** Data in this exercise follows **
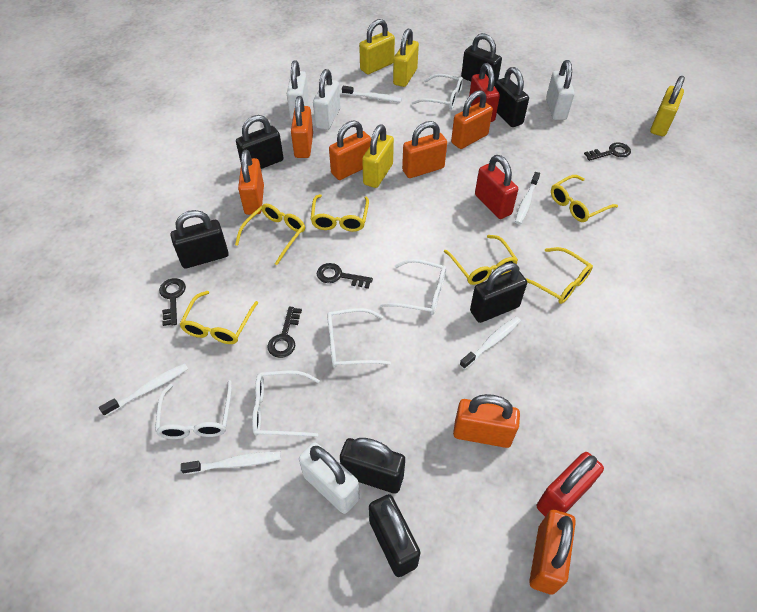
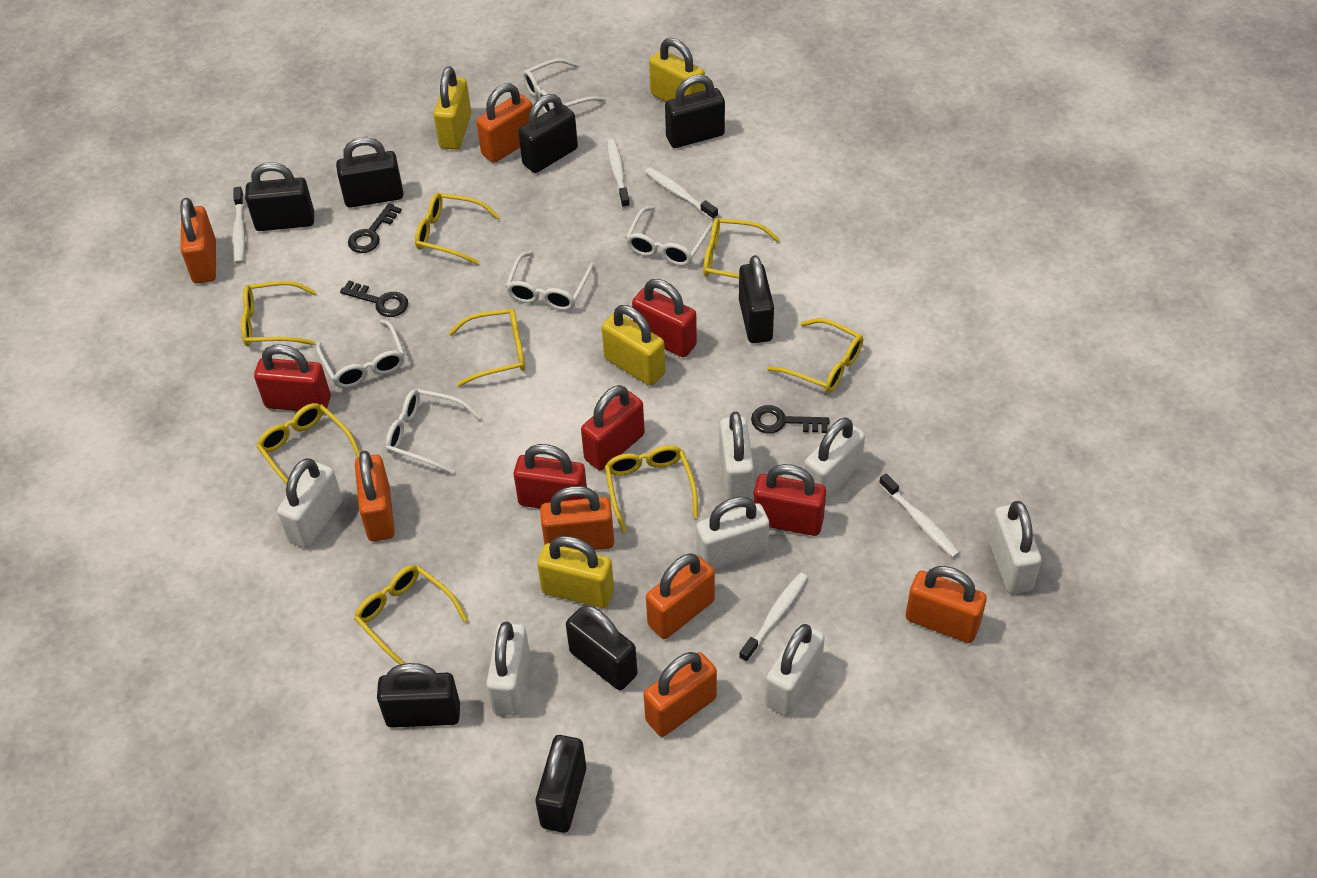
black key: 4 -> 3
black padlock: 7 -> 8
red padlock: 3 -> 5
white padlock: 4 -> 7
yellow glasses: 6 -> 8

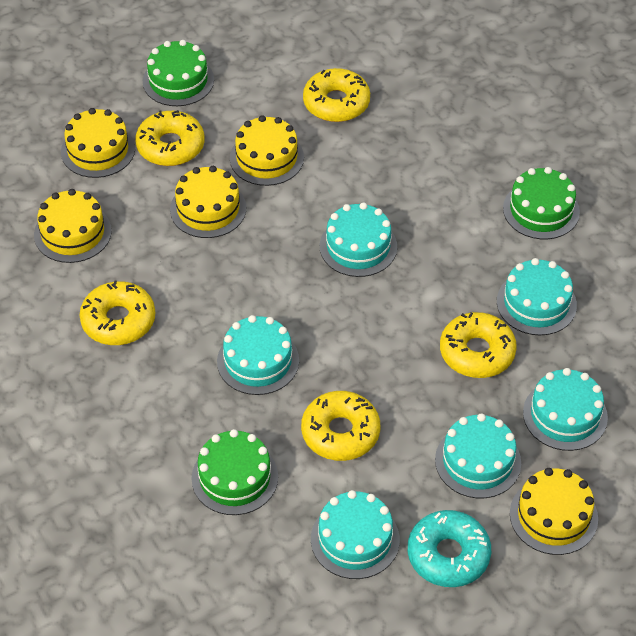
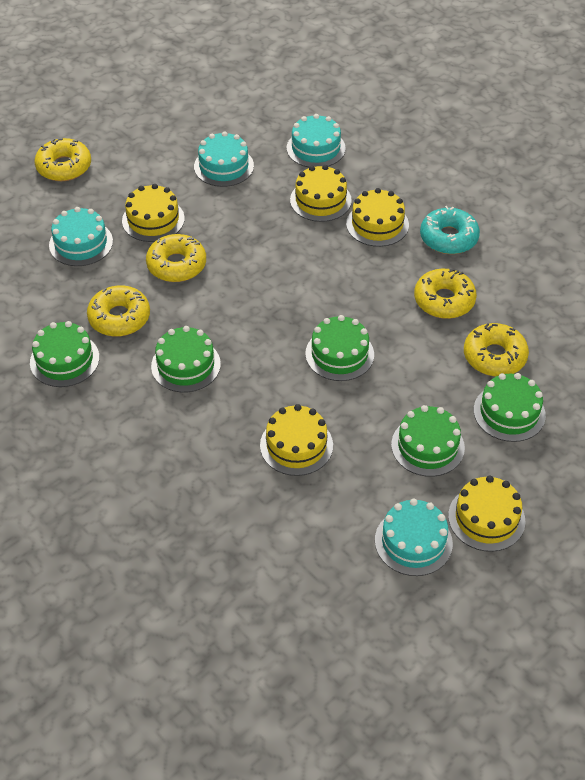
green cake: 3 -> 5
turquoise cake: 6 -> 4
** End of Data in this exercise **
Say how many lines in the records hold the string "padlock", please, and add no other words.

3